### Source data:
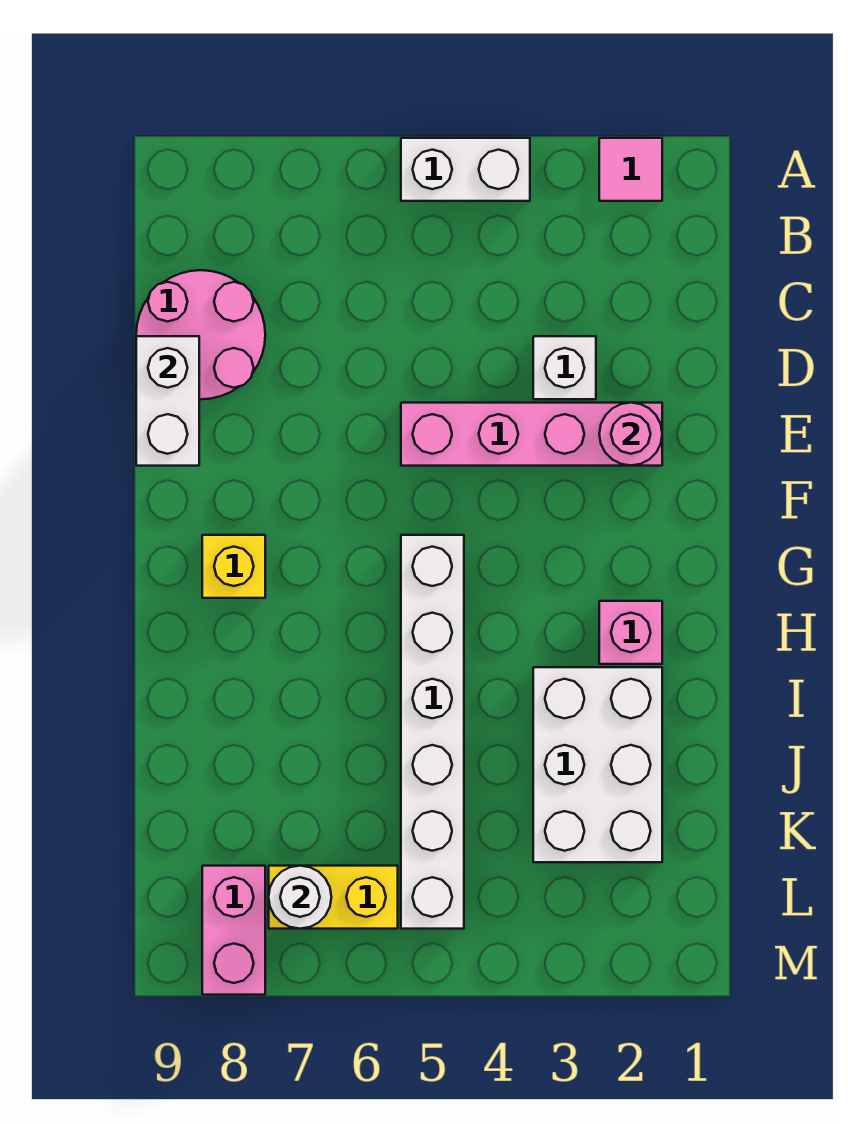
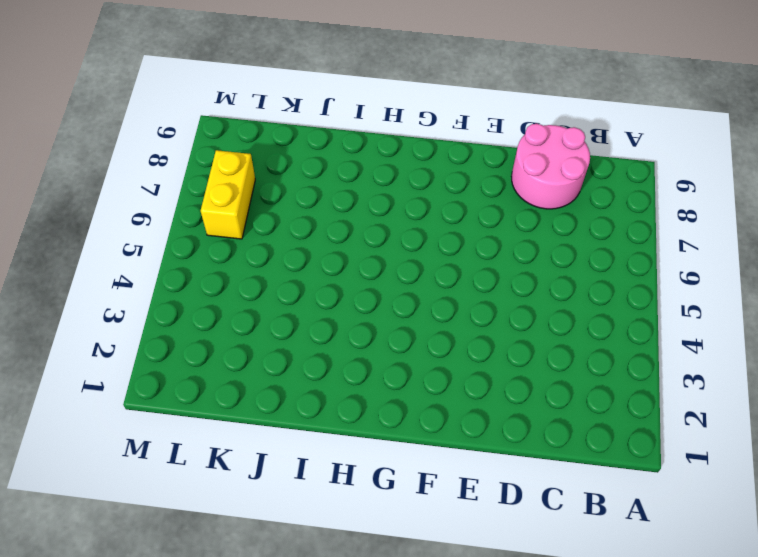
none -> pink tile A2 level 1
none -> white brick A4:A5 level 1
none -> white brick D3 level 1

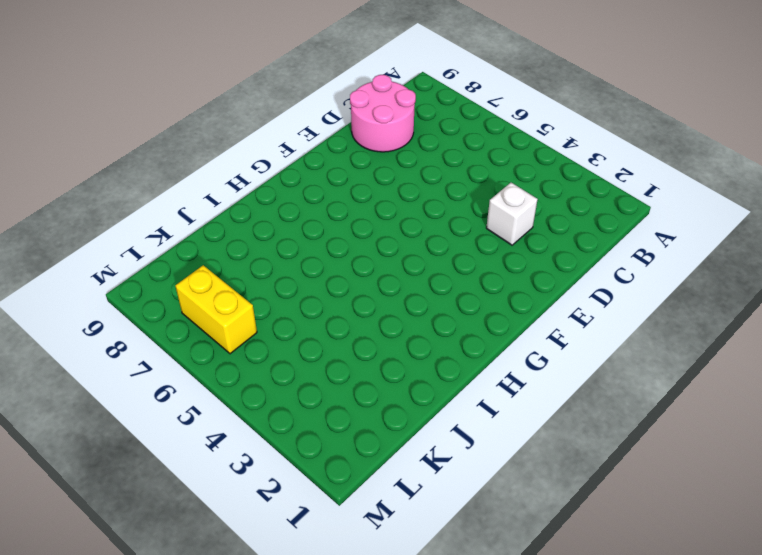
none -> pink tile A2 level 1
none -> white brick A4:A5 level 1
none -> pink brick E2:E5 level 1

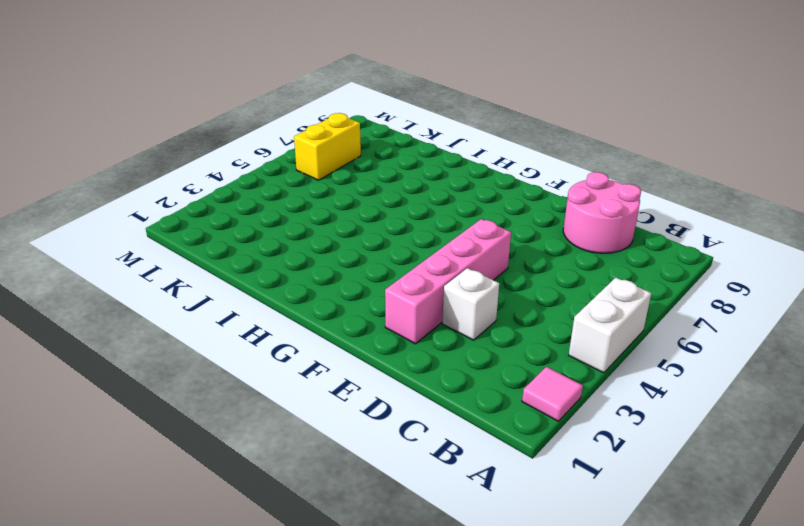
none -> white brick G5:L5 level 1
none -> yellow brick G8 level 1
none -> pink brick H2 level 1

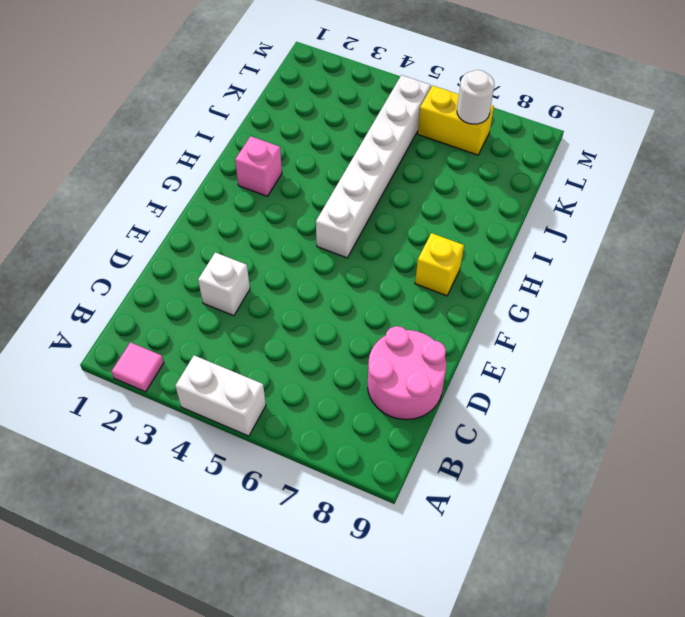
none -> pink brick E2:E5 level 1
none -> white brick I2:K3 level 1
none -> pink brick L8:M8 level 1

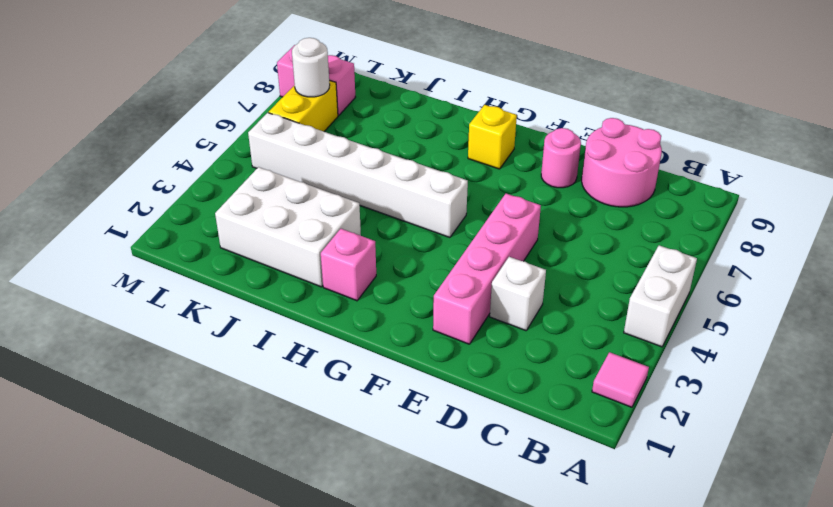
pink round brick E8 level 1 -> pink round brick E2 level 2
none -> white brick D9:E9 level 2

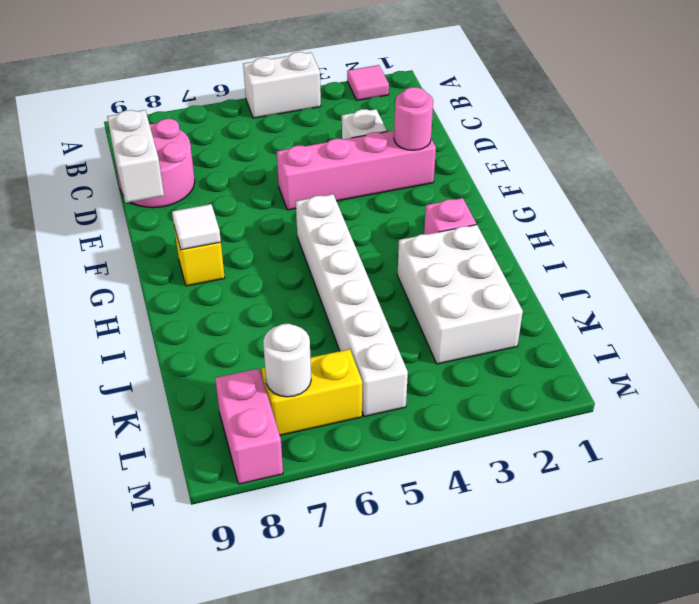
white tile G8 level 2 -> none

### Problem:
Check each line of the records for the string "brick" and copy those that have it.

### Solution:
none -> white brick A4:A5 level 1
none -> white brick D3 level 1
none -> white brick A4:A5 level 1
none -> pink brick E2:E5 level 1
none -> white brick G5:L5 level 1
none -> yellow brick G8 level 1
none -> pink brick H2 level 1
none -> pink brick E2:E5 level 1
none -> white brick I2:K3 level 1
none -> pink brick L8:M8 level 1
pink round brick E8 level 1 -> pink round brick E2 level 2
none -> white brick D9:E9 level 2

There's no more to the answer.